**YOUR ASSIGNMENT:** For the records below, report how many lines include "BUTTON", with no accompanying text.

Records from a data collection
---

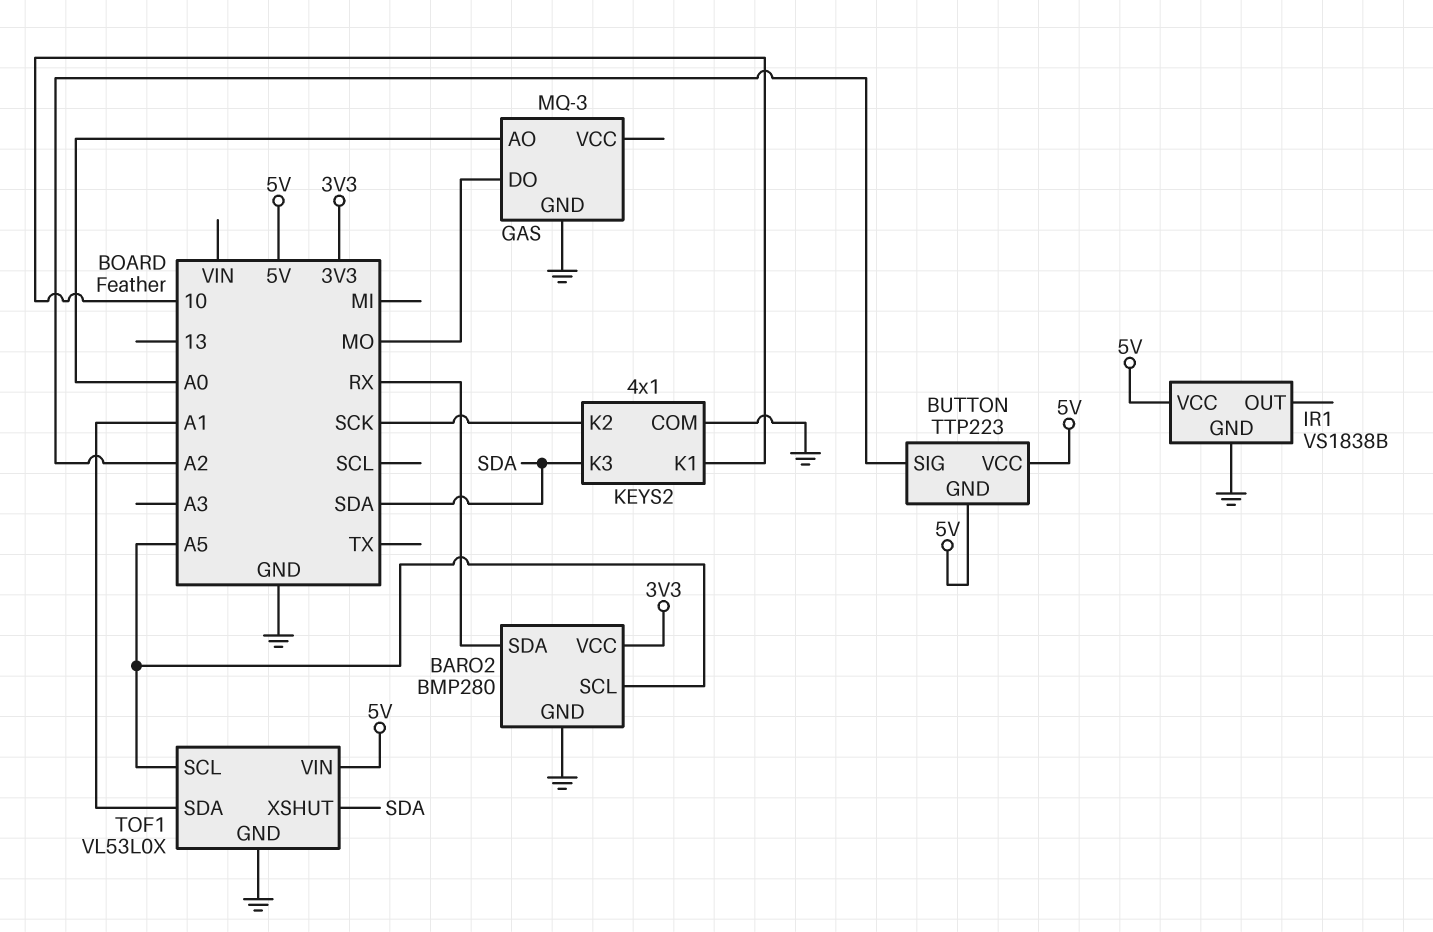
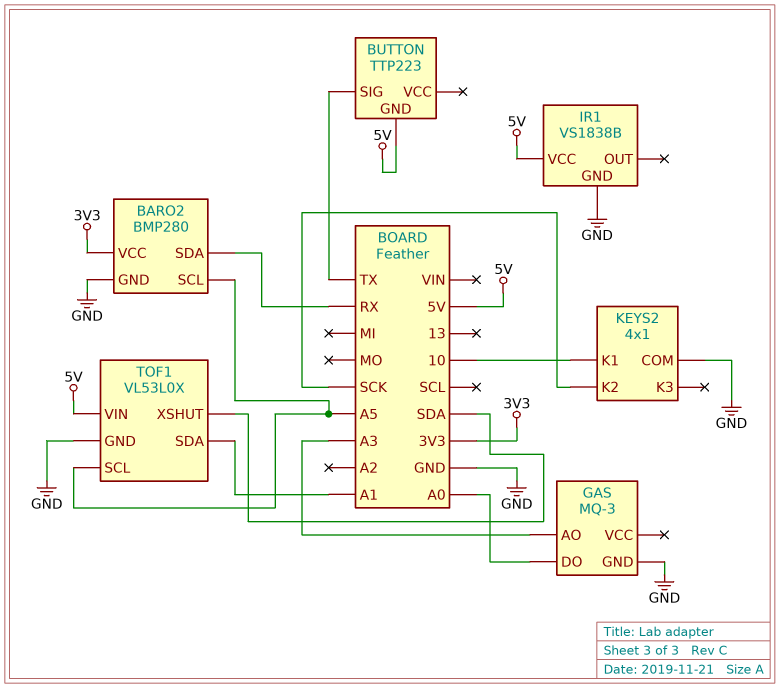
BUTTON pin SIG: A2 -> TX
BUTTON pin VCC: 5V -> none
GAS pin AO: A0 -> A3
GAS pin DO: MO -> A0
KEYS2 pin K3: SDA -> none

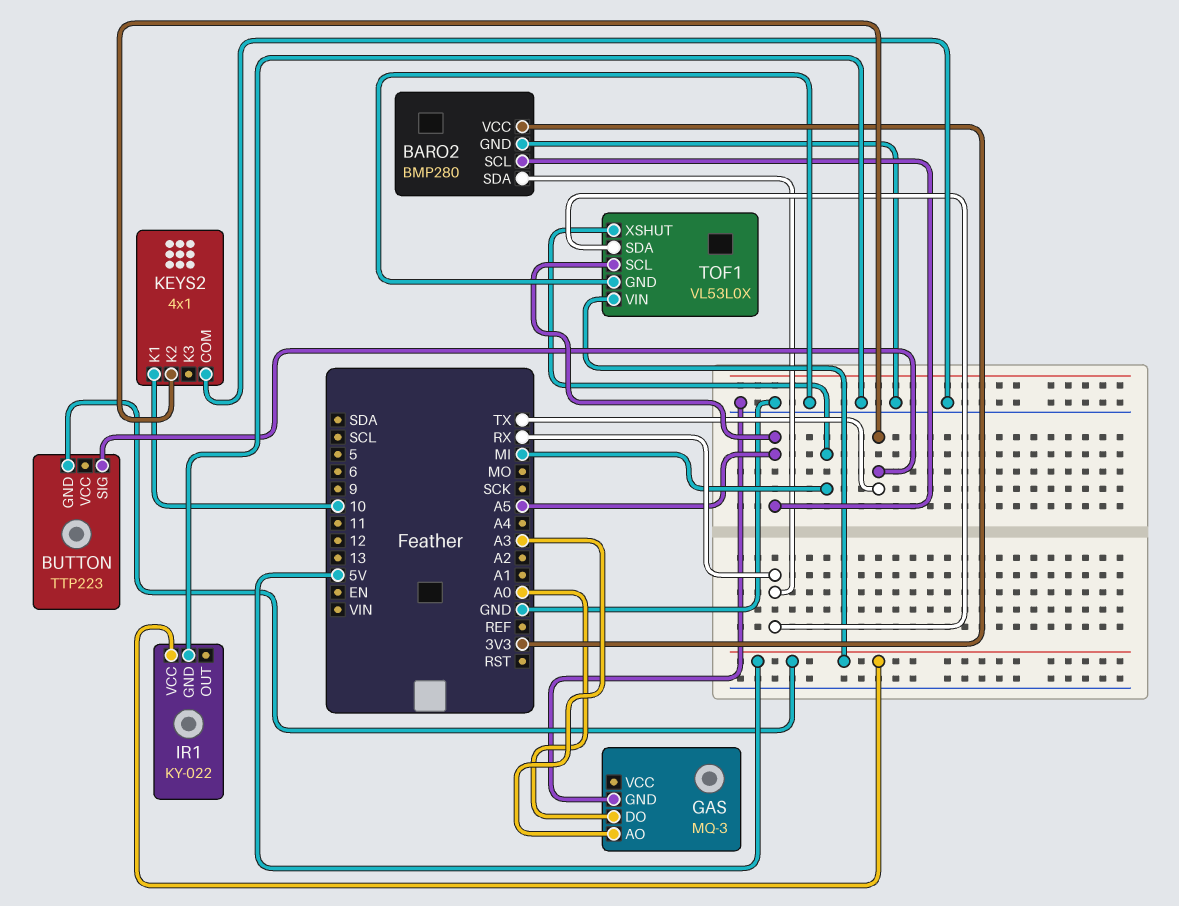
IR1: VS1838B -> KY-022
KEYS2 pin K2: SCK -> TX
TOF1 pin SDA: A1 -> RX
TOF1 pin XSHUT: SDA -> MI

---

**ANSWER FOR THIS EXERCISE:** 2